#### Your assignment
Go line by line through the records below. Copy whichever lines contain the string "turquoise".

#### Record excerpts
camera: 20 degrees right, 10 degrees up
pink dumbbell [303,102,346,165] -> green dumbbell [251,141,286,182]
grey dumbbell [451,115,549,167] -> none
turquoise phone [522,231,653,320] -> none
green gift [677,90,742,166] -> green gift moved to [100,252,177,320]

...

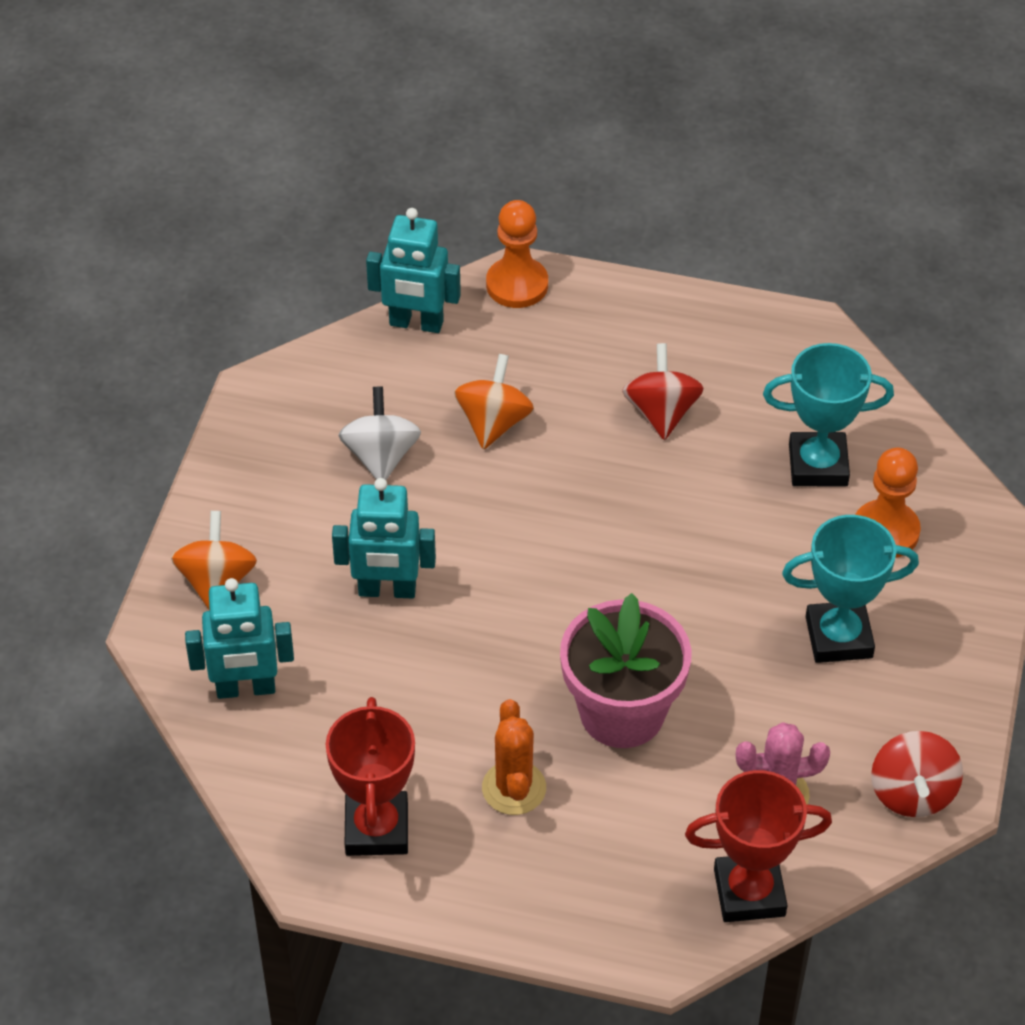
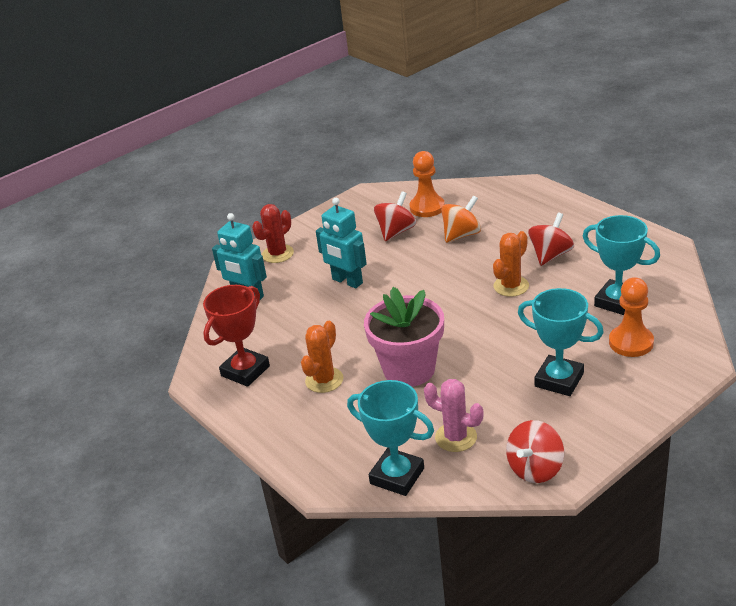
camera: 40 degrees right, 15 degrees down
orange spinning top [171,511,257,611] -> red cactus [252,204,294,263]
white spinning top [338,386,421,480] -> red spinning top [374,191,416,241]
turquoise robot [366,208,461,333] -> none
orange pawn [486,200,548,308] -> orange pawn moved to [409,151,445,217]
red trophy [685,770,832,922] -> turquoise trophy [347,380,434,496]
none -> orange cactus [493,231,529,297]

#### Response to this task
turquoise phone [522,231,653,320] -> none
turquoise robot [366,208,461,333] -> none
red trophy [685,770,832,922] -> turquoise trophy [347,380,434,496]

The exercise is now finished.